■ **EXERCISE INSTRUCTIONS**
Gather every line in the material below that contains the string "kern", and copy each of those lines in full.

■ **DATASET ENTRIES**
•••••
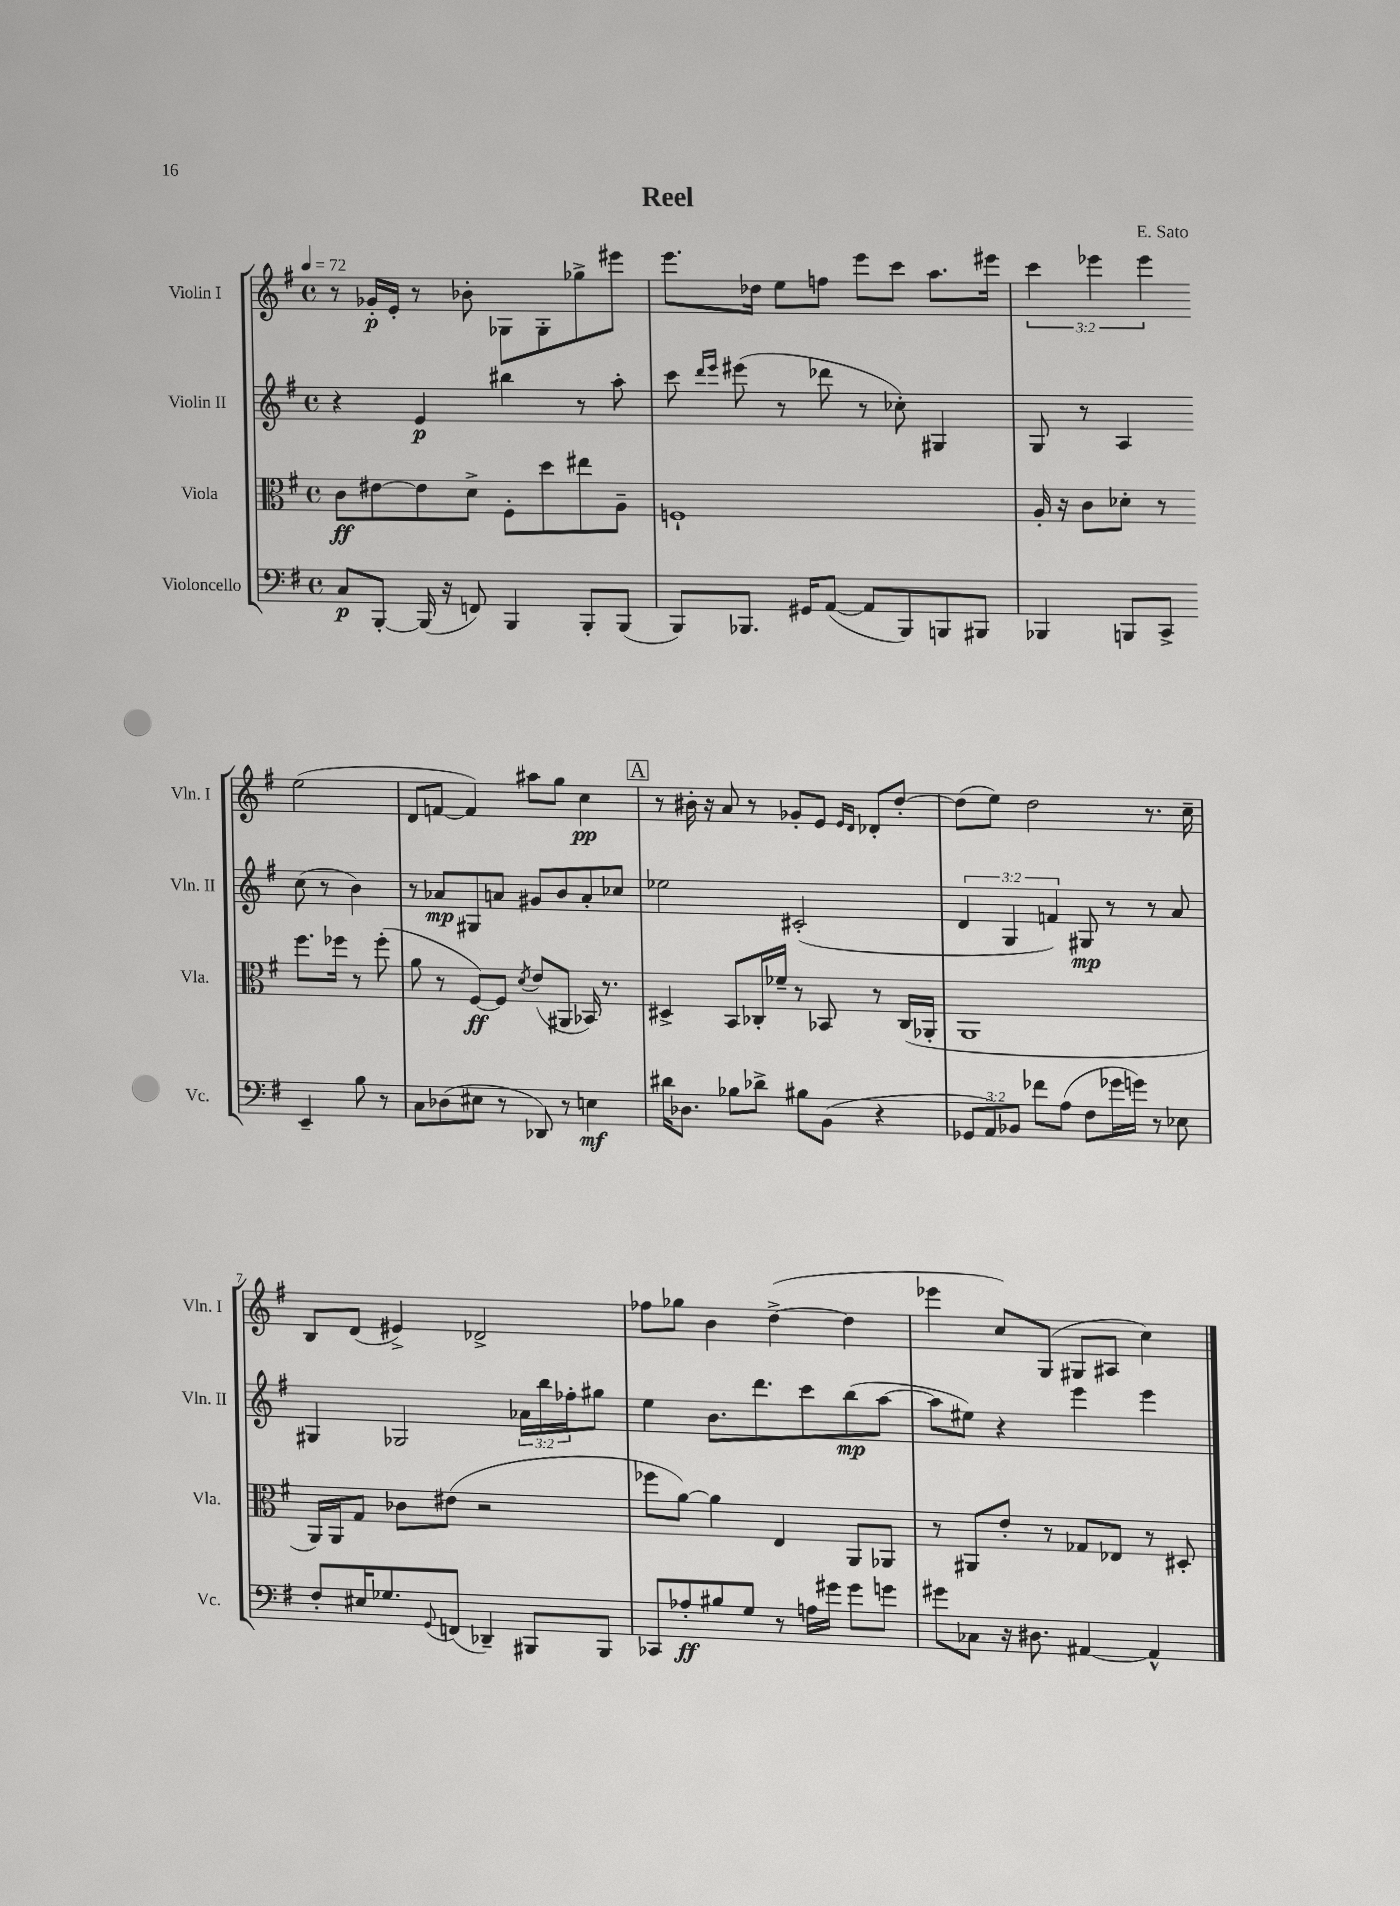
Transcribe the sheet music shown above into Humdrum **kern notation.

**kern	**kern	**kern	**kern
*staff4	*staff3	*staff2	*staff1
*clefF4	*clefC3	*clefG2	*clefG2
*k[f#]	*k[f#]	*k[f#]	*k[f#]
*M4/4	*M4/4	*M4/4	*M4/4
*met(c)	*met(c)	*met(c)	*met(c)
*MM72	*MM72	*MM72	*MM72
8C	8c	4r	8r
[8BBB'	[8e#	.	16g-'
.	.	.	16e'
(16BBB]	8e#]	4e	8r
16r	.	.	.
8FF)	8d^	.	8b-'
4BBB	8F#'	4bb#	8G-
.	8dd	.	8G-'
8BBB'	8ee#	8r	8gg-^
(8BBB	8A~	8aa'	8eee#
=	=	=	=
8BBB)	1F`	8ccc	8.eee
.	.	16qqddd	.
.	.	16qqeee	.
8.BBB-	.	(8eee#	.
.	.	.	16dd-
.	.	8r	8ee
16GG#	.	.	.
([8AA	.	8ddd-	8ff
8AA]	.	8r	8eee
8BBB-)	.	8cc-')	8ccc
8BBB	.	4G#	8.aa
8BBB#	.	.	.
.	.	.	16eee#
=	=	=	=
4BBB-	16A'	8G	6ccc
.	16r	.	.
.	8c	8r	.
.	.	.	6eee-
8BBB	8d-'	4A	.
.	.	.	6eee-
8CC^	8r	.	.
4EE~	8.ff#	(8cc	(2ee
.	.	8r	.
.	16ff-	.	.
8B	8r	4b)	.
8r	(8ff-'	.	.
=	=	=	=
8C	8a	8r	8d
(8D-	8r	8a-	[8f
8E#	[8F#)	8G#	4f])
8r	8F#]	8a	.
.	8qd	.	.
8DD-)	(8e	8g#	8aa#
8r	8AA#	8b	8gg
4E	16BB-)	8a'	4cc
.	8.r	.	.
.	.	8cc-	.
=	=	=	=
16d#	4D#^	2ee-	8r
8.D-	.	.	.
.	.	.	16b#'
.	.	.	16r
8B-	8BB	.	8a
8d-^	16C-'	.	8r
.	16f-~	.	.
8B#	8r	(2c#'	8g-'
(8BB	8BB-	.	8e
.	.	.	16qqe
.	.	.	16qqd
4r	8r	.	8d-'
.	(16C-	.	[8dd'
.	16AA-'	.	.
=	=	=	=
12GG-	1AA	6d	(8dd]
12AA)	.	.	.
.	.	.	8ee)
12BB-	.	6G	.
8f-	.	.	2dd
.	.	6f)	.
(8A	.	.	.
8F#	.	8G#	.
16g-	.	8r	.
16g)	.	.	.
8r	.	8r	8.r
8E-	.	8a	.
.	.	.	16cc~
=	=	=	=
8F#'	16AA)	4G#	8B
.	16AA	.	.
16E#	8G	.	(8d
8.G-	.	.	.
.	8c-	2G-	4e#^)
8qqGG	.	.	.
(8FF	(8e#	.	.
4DD-~)	2r	.	2d-^
8BBB#	.	24a-	.
.	.	24bb	.
.	.	24ff-'	.
8BBB#	.	8gg#	.
=	=	=	=
8CC-	8ff-	4ee	8ff-
8A-'	[8a)	.	8gg-
8B#	4a]	8.b	4b
8G	.	.	.
.	.	8.ddd	.
8r	4E	.	([4dd^
16A	.	8ccc	.
16g#	.	.	.
8g#	8AA	(8bb	4dd]
8g	8AA-	[8aa	.
=	=	=	=
8g#	8r	8aa]	4eee-
8C-	8AA#	8ee#)	.
16r	8e'	4r	8cc)
8.D#	.	.	.
.	8r	.	(8G
[4AA#	8G-	4eee	8G#
.	8E-	.	8A#
4AA#^^]	8r	4eee	4cc)
.	8D#'	.	.
==	==	==	==
*-	*-	*-	*-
•••••
■ **FULL RESPONSE**
Transcribe the sheet music shown above into Humdrum **kern notation.
**kern	**kern	**kern	**kern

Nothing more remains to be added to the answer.